■ **Prompt**: Take from the data every line in which the word "none" is found.
--- Given entries ---
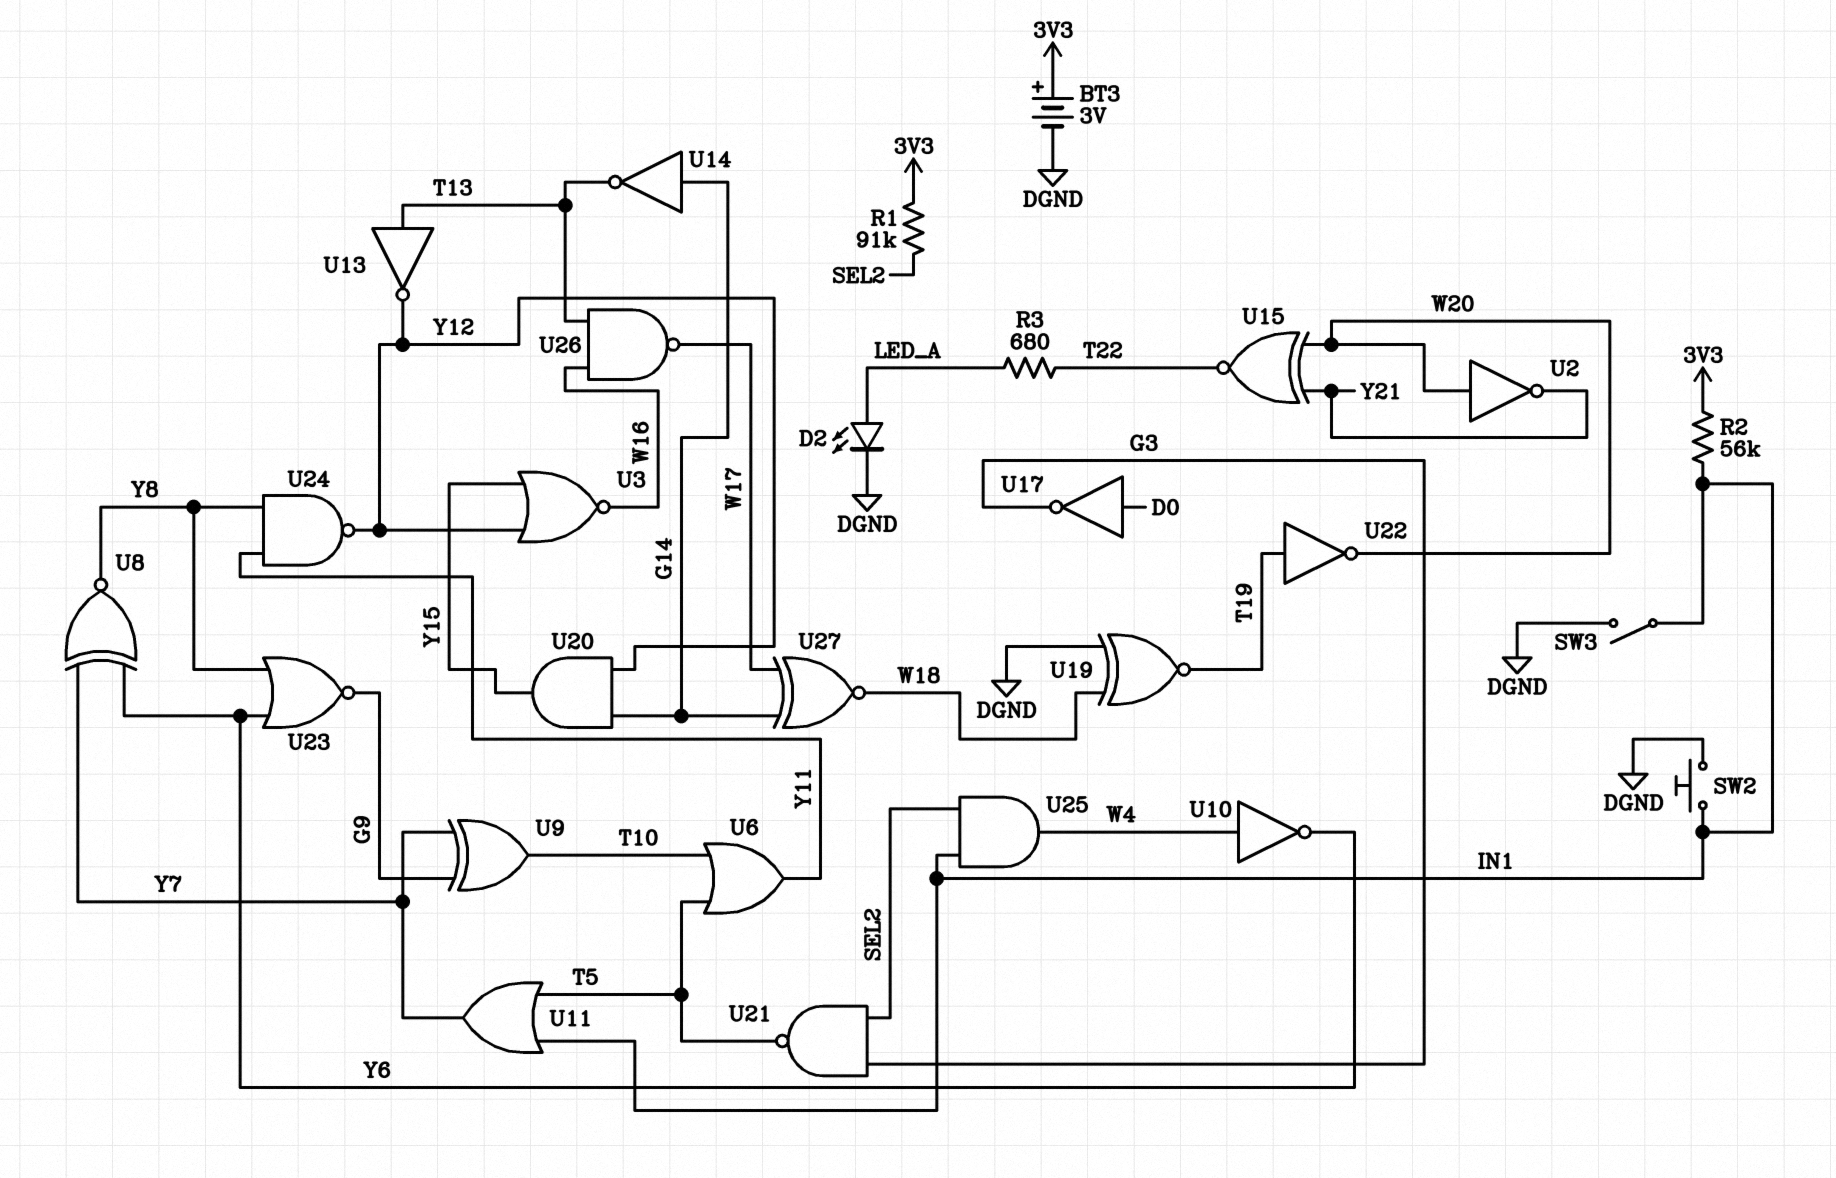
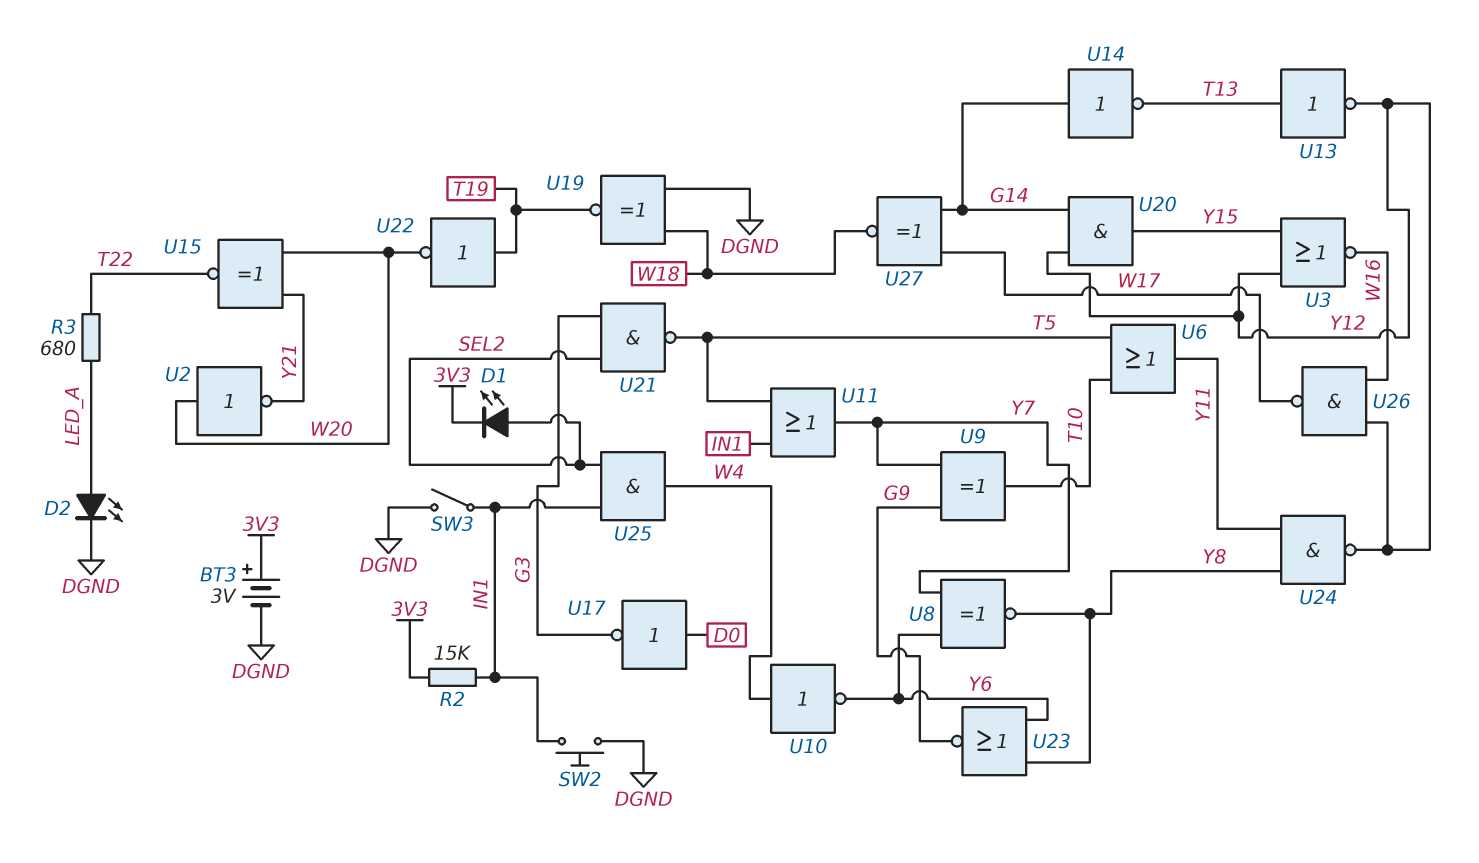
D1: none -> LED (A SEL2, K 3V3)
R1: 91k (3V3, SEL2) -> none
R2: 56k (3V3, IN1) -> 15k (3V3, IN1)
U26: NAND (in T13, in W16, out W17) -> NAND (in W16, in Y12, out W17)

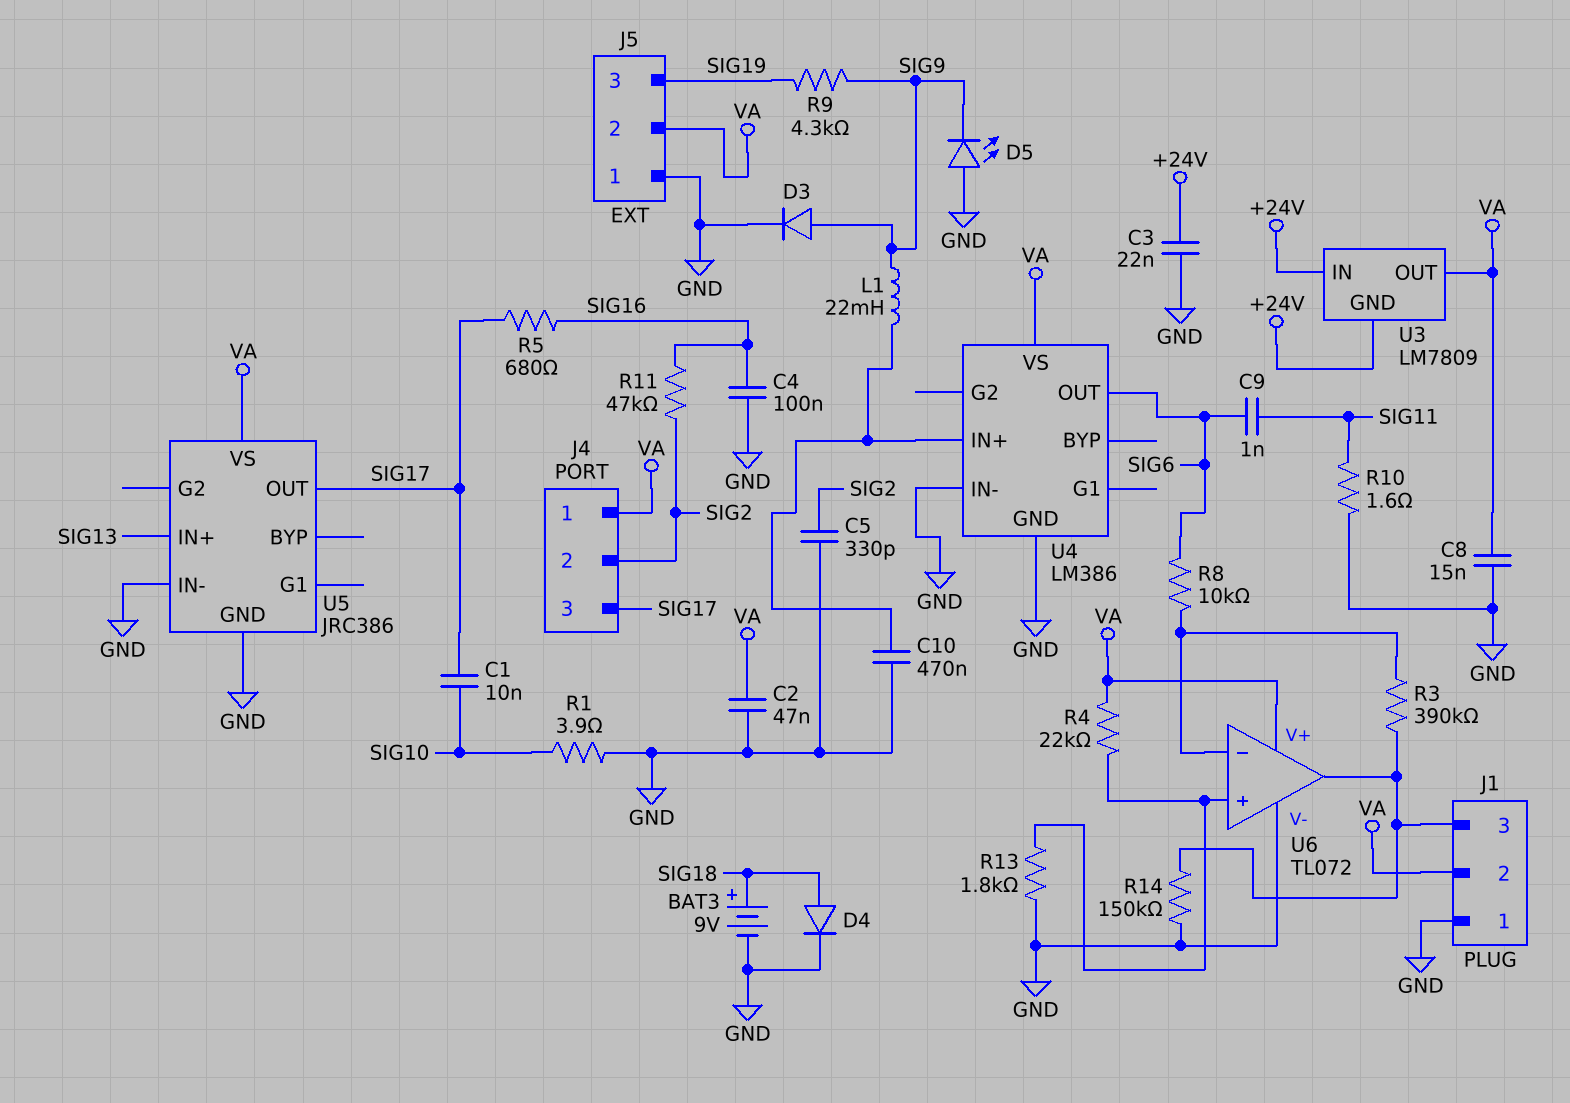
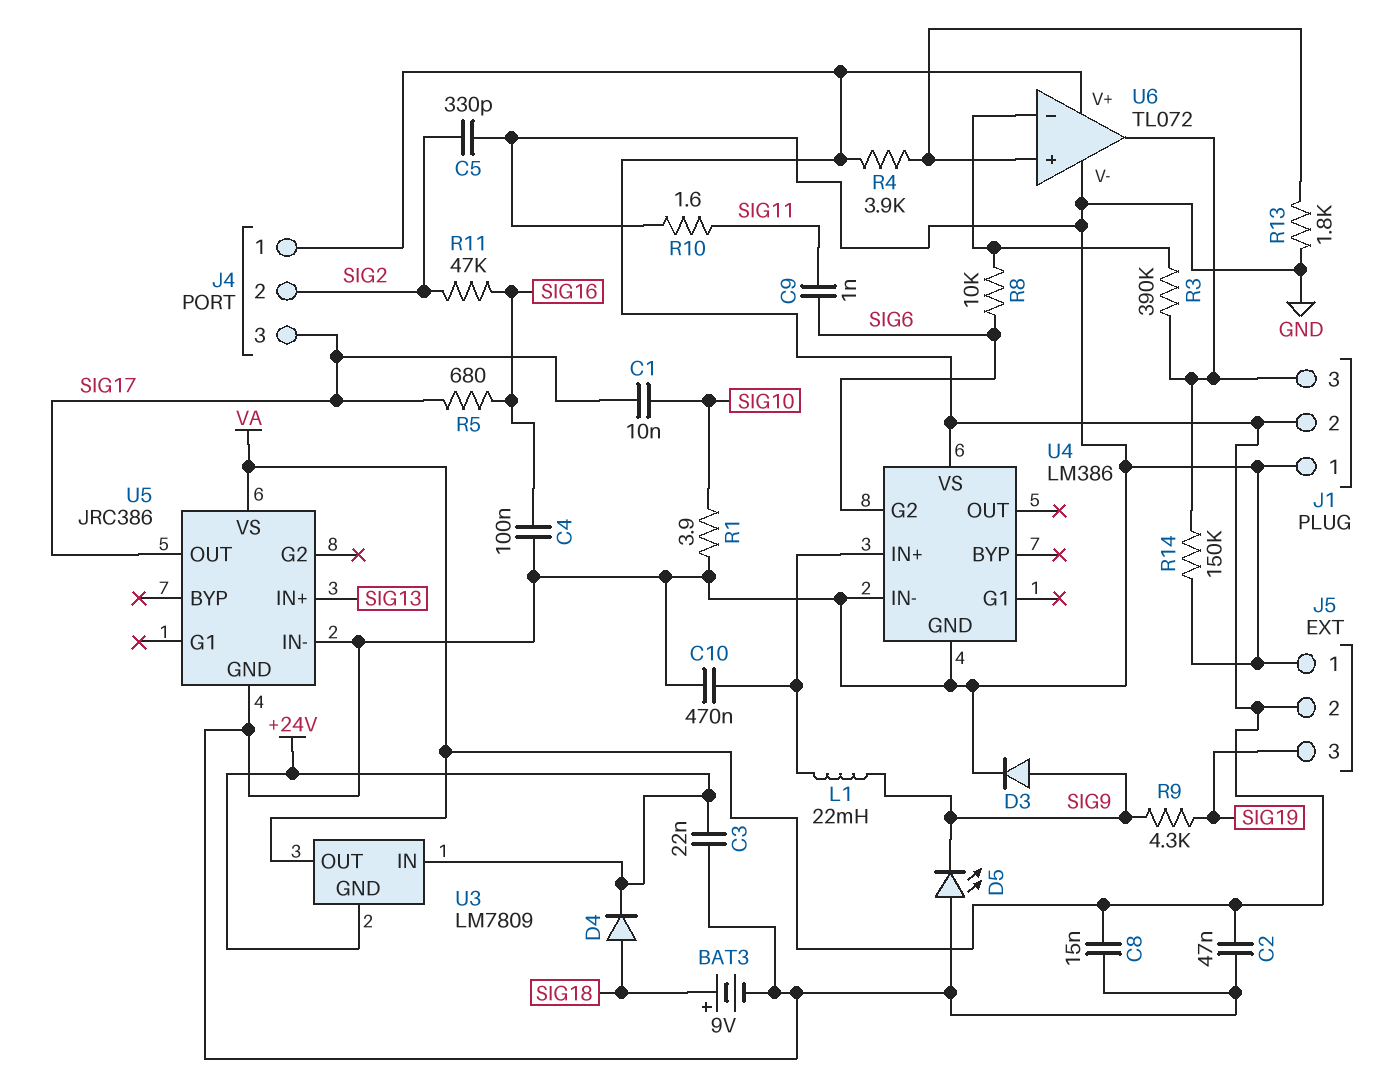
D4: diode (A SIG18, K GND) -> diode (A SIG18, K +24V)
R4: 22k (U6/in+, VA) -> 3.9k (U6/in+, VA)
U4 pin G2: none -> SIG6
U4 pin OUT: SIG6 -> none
---
■ **Final answer**:
D1: none -> LED (A SEL2, K 3V3)
R1: 91k (3V3, SEL2) -> none
U4 pin G2: none -> SIG6
U4 pin OUT: SIG6 -> none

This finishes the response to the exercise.